DESCRIPTION OF THE TASK:
Without carrying over a single picture, write out the records below exactly.

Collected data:

• • • •

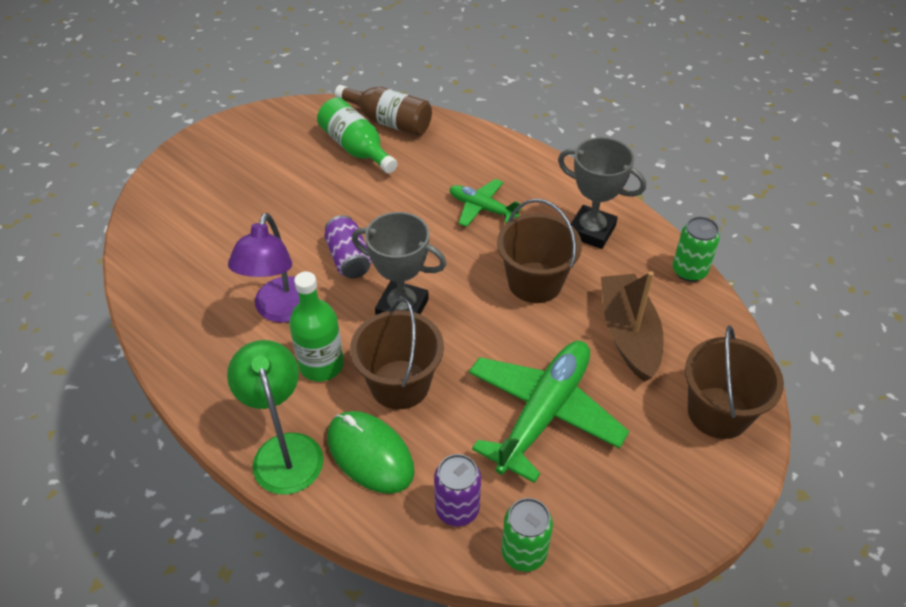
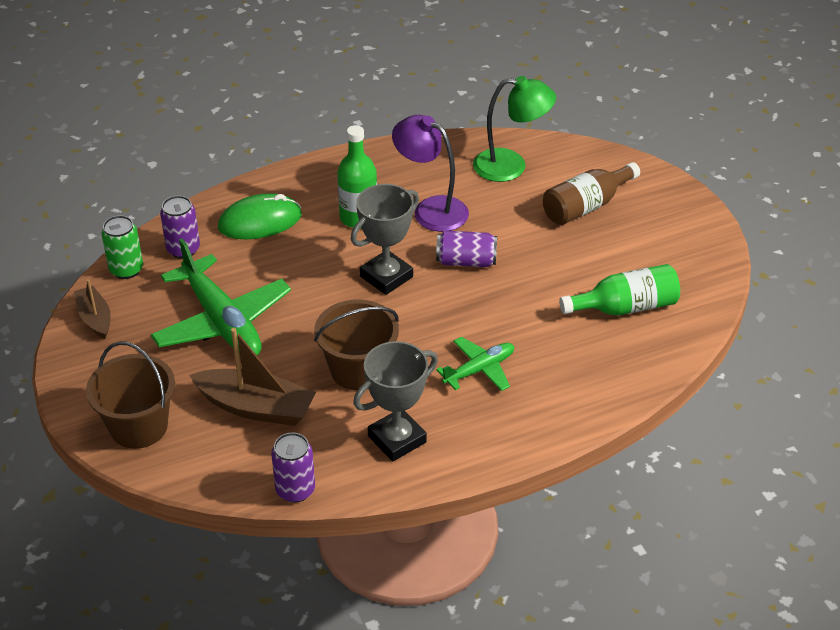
camera: 115 degrees right, 5 degrees down
green lamp [227,340,323,495] -> green lamp moved to [473,76,556,182]
brown bottle [335,85,432,136] -> brown bottle moved to [543,162,640,225]
brown bucket [350,298,444,409] -> none
green can [673,216,720,282] -> purple can [271,433,315,503]
none -> brown boat [74,279,111,339]

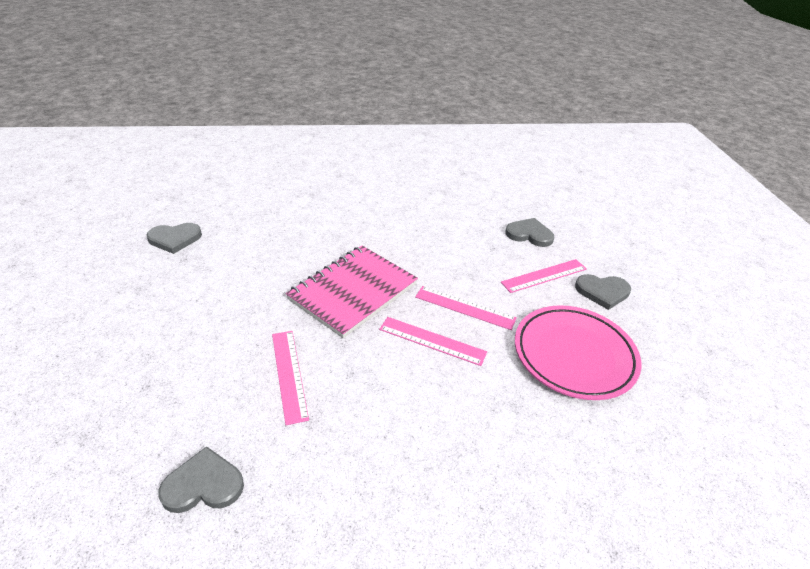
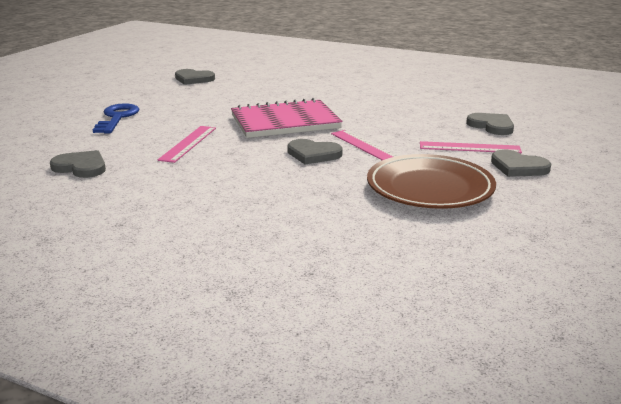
camera: 35 degrees right, 15 degrees down
pink ruler [379,317,487,366] -> grey heart [287,139,343,165]
pink plate [515,305,641,400] -> brown plate [367,154,496,209]
none -> blue key [93,103,139,133]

• • • •

RESULT:
camera: 115 degrees right, 5 degrees down
green lamp [227,340,323,495] -> green lamp moved to [473,76,556,182]
brown bottle [335,85,432,136] -> brown bottle moved to [543,162,640,225]
brown bucket [350,298,444,409] -> none
green can [673,216,720,282] -> purple can [271,433,315,503]
none -> brown boat [74,279,111,339]

camera: 35 degrees right, 15 degrees down
pink ruler [379,317,487,366] -> grey heart [287,139,343,165]
pink plate [515,305,641,400] -> brown plate [367,154,496,209]
none -> blue key [93,103,139,133]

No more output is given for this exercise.